- **SUPPLIED RECORDS**
§ §

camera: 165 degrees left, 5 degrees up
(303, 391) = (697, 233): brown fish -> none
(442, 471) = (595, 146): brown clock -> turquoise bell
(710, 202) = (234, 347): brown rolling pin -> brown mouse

§ §

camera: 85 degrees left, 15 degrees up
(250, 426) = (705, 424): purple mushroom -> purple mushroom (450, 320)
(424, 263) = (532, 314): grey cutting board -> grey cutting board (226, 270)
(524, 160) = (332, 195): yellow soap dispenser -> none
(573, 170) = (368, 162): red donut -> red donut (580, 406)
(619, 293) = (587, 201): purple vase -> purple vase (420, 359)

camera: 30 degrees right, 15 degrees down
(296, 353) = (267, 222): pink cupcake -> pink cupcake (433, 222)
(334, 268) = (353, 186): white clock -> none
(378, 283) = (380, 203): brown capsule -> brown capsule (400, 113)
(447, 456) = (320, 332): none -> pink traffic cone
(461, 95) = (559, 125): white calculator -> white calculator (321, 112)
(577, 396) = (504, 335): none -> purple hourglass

§ §

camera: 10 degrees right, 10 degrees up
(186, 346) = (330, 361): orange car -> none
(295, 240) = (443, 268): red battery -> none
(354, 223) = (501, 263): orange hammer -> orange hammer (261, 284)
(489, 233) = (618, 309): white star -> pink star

§ §

- **EXERCISE DESCRIPTION**
Look back at the entries above and repeat, unchanged, every line from the line holding "(619, 293) = (587, 201): purple" through the line holding "(577, 396) = (504, 335): none".

- **TASK RESULT**
(619, 293) = (587, 201): purple vase -> purple vase (420, 359)

camera: 30 degrees right, 15 degrees down
(296, 353) = (267, 222): pink cupcake -> pink cupcake (433, 222)
(334, 268) = (353, 186): white clock -> none
(378, 283) = (380, 203): brown capsule -> brown capsule (400, 113)
(447, 456) = (320, 332): none -> pink traffic cone
(461, 95) = (559, 125): white calculator -> white calculator (321, 112)
(577, 396) = (504, 335): none -> purple hourglass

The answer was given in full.